→ About this exercise: The records below are to be transcribed exactly, with the pictures removed.

(Material supplied Opens)

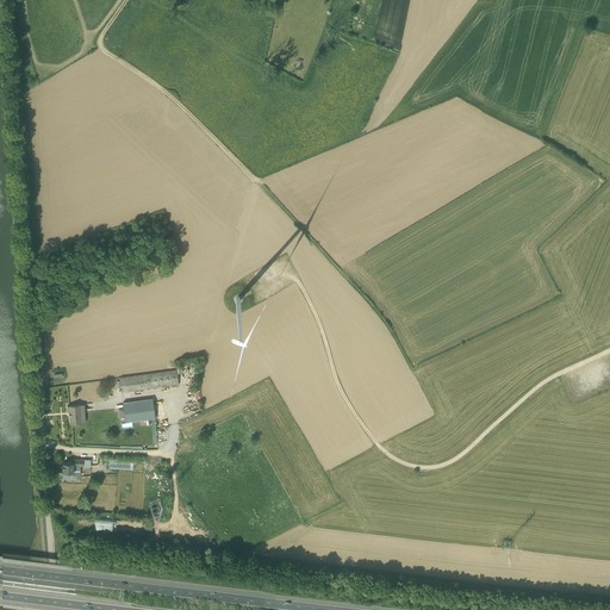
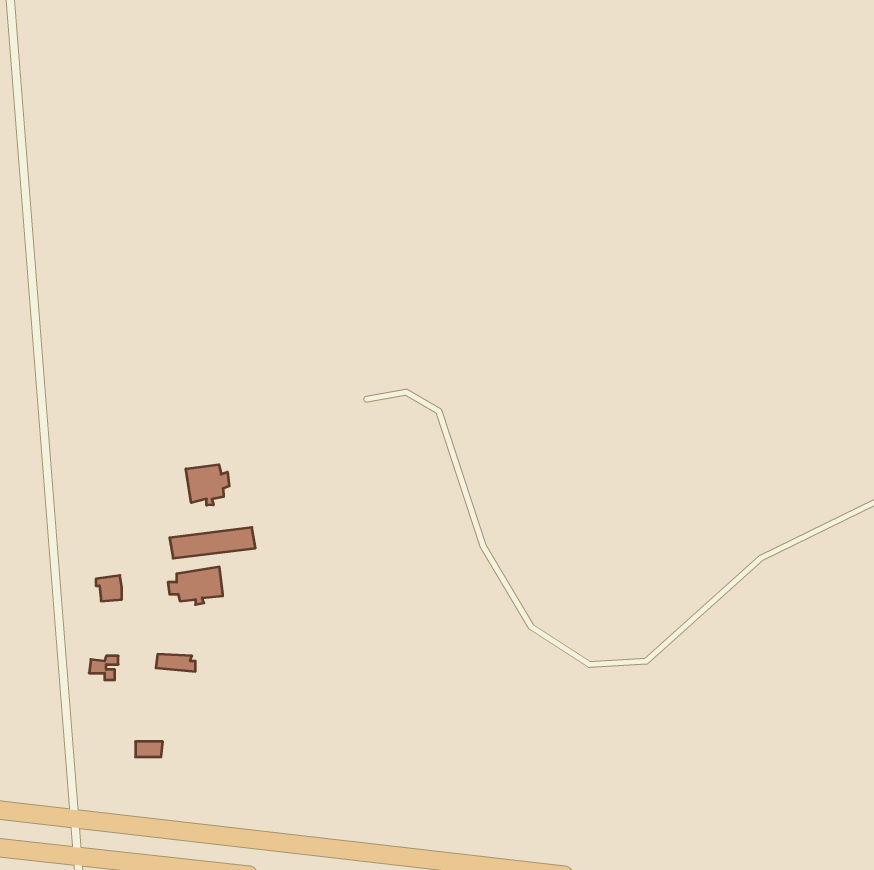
building: none -> [186,465,229,505]

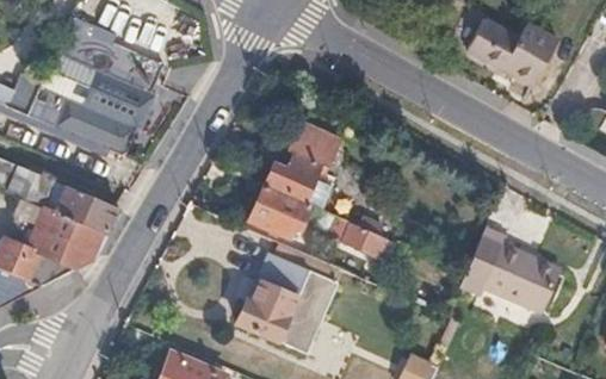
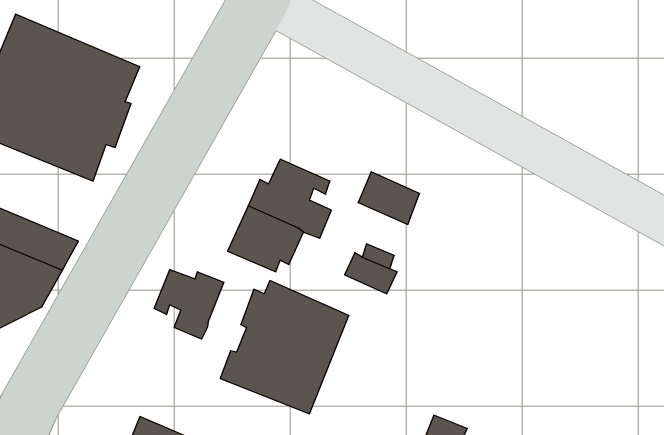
building: [466,21,554,87] -> none
building: [284,118,334,161] -> [358,172,420,224]
building: [453,225,556,312] -> none
building: none -> [154,269,224,339]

(Material supplied Closes)

→ Answer section:
building: none -> [186,465,229,505]

building: [466,21,554,87] -> none
building: [284,118,334,161] -> [358,172,420,224]
building: [453,225,556,312] -> none
building: none -> [154,269,224,339]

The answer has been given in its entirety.